## YOUR INSTRUCTIONS
Write out again only the lines that run from the start of the entries to the line containing "orange 1x2 plate [450,162,520,198]", both included.

## Object state comparisons
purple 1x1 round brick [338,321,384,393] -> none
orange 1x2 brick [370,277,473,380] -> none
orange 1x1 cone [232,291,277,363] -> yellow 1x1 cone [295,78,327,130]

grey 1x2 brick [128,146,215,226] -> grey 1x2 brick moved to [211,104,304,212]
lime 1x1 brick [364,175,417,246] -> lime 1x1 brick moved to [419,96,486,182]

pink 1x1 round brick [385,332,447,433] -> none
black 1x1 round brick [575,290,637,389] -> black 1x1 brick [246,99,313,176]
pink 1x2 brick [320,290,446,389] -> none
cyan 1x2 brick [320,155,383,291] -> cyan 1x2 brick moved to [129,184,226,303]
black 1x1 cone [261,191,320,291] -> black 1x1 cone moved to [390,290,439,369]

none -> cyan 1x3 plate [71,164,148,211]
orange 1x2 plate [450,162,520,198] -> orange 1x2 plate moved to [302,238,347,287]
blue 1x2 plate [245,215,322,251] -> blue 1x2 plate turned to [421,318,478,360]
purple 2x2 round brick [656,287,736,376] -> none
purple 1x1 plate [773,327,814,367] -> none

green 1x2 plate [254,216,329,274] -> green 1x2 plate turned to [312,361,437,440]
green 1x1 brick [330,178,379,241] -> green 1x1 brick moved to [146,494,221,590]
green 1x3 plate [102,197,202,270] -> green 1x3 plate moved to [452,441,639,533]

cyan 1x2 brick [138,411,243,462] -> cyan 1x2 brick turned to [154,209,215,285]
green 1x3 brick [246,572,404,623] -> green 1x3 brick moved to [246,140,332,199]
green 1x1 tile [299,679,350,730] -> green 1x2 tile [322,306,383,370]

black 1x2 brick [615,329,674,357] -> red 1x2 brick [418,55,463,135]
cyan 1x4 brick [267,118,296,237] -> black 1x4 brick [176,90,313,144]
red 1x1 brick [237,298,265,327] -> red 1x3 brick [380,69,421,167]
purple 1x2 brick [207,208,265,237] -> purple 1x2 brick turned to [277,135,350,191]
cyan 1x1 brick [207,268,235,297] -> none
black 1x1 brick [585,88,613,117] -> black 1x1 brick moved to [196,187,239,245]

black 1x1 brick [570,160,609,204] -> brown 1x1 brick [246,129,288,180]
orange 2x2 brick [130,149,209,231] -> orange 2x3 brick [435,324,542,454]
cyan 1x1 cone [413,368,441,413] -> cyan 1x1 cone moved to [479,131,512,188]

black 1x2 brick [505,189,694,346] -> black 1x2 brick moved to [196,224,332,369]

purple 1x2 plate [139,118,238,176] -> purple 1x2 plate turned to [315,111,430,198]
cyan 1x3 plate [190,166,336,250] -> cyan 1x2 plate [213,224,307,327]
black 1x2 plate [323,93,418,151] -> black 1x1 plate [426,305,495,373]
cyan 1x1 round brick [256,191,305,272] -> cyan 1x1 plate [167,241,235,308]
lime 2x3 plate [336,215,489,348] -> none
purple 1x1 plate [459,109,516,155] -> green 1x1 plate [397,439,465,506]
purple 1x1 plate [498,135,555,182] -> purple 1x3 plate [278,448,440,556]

## RESULT OF THIS TASK
purple 1x1 round brick [338,321,384,393] -> none
orange 1x2 brick [370,277,473,380] -> none
orange 1x1 cone [232,291,277,363] -> yellow 1x1 cone [295,78,327,130]

grey 1x2 brick [128,146,215,226] -> grey 1x2 brick moved to [211,104,304,212]
lime 1x1 brick [364,175,417,246] -> lime 1x1 brick moved to [419,96,486,182]

pink 1x1 round brick [385,332,447,433] -> none
black 1x1 round brick [575,290,637,389] -> black 1x1 brick [246,99,313,176]
pink 1x2 brick [320,290,446,389] -> none
cyan 1x2 brick [320,155,383,291] -> cyan 1x2 brick moved to [129,184,226,303]
black 1x1 cone [261,191,320,291] -> black 1x1 cone moved to [390,290,439,369]

none -> cyan 1x3 plate [71,164,148,211]
orange 1x2 plate [450,162,520,198] -> orange 1x2 plate moved to [302,238,347,287]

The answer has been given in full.